◆ **WORK INSTRUCTION**: What is needed is a word-for-word copy of all the entries, minus the pictures.

◆ **GIVEN RECORDS**:

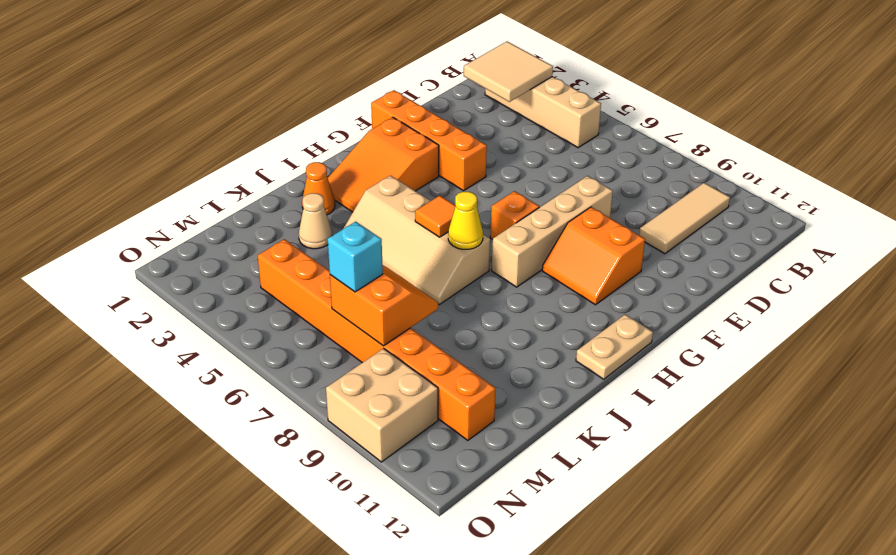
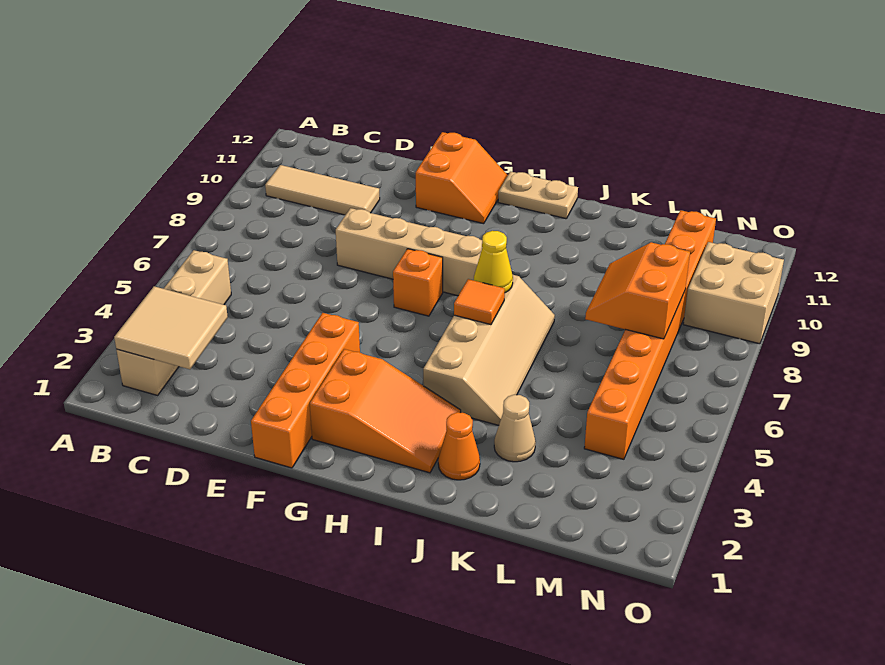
orange slope F9:G10 level 1 top F -> orange slope F11:G12 level 1 top F
cyan brick M7 level 3 -> none

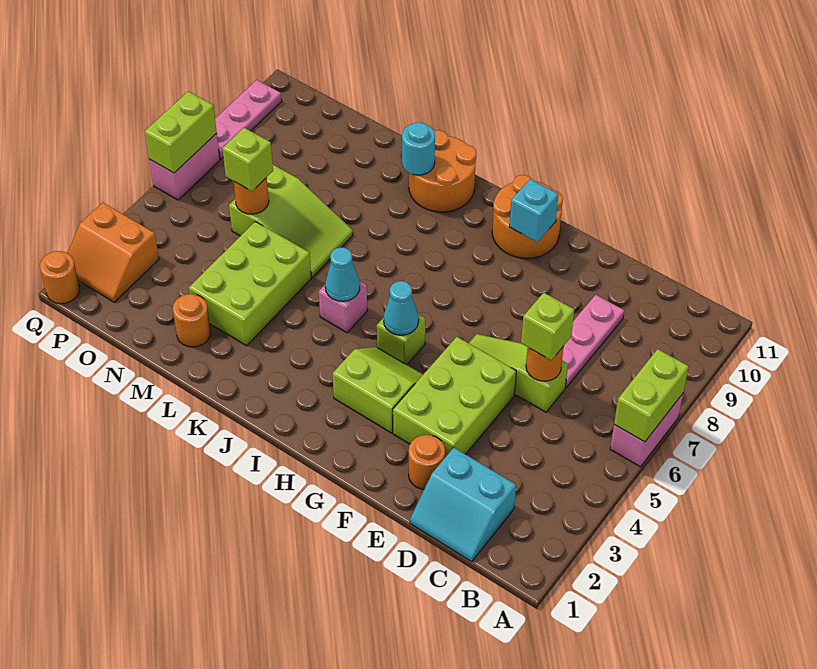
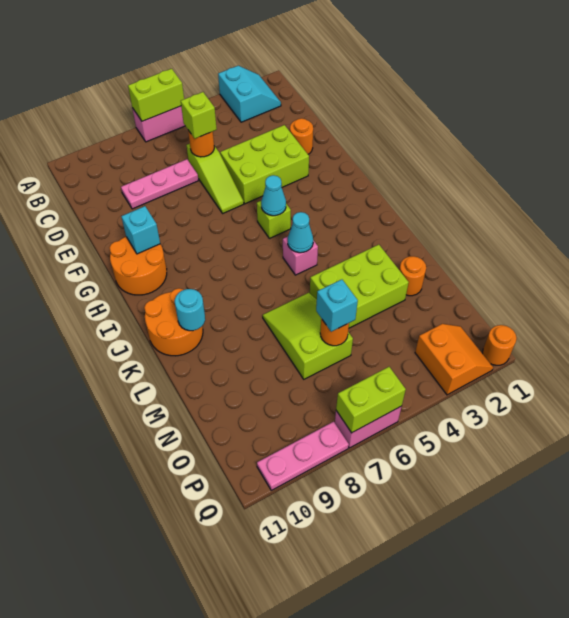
cyan slope C1:D2 level 1 top 2 -> cyan slope A2:B3 level 1 top 3
lime slope G3:H4 level 1 top 3 -> none
lime brick N6 level 3 -> cyan brick N6 level 3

◆ **WRITTEN SOLUTION**:
orange slope F9:G10 level 1 top F -> orange slope F11:G12 level 1 top F
cyan brick M7 level 3 -> none

cyan slope C1:D2 level 1 top 2 -> cyan slope A2:B3 level 1 top 3
lime slope G3:H4 level 1 top 3 -> none
lime brick N6 level 3 -> cyan brick N6 level 3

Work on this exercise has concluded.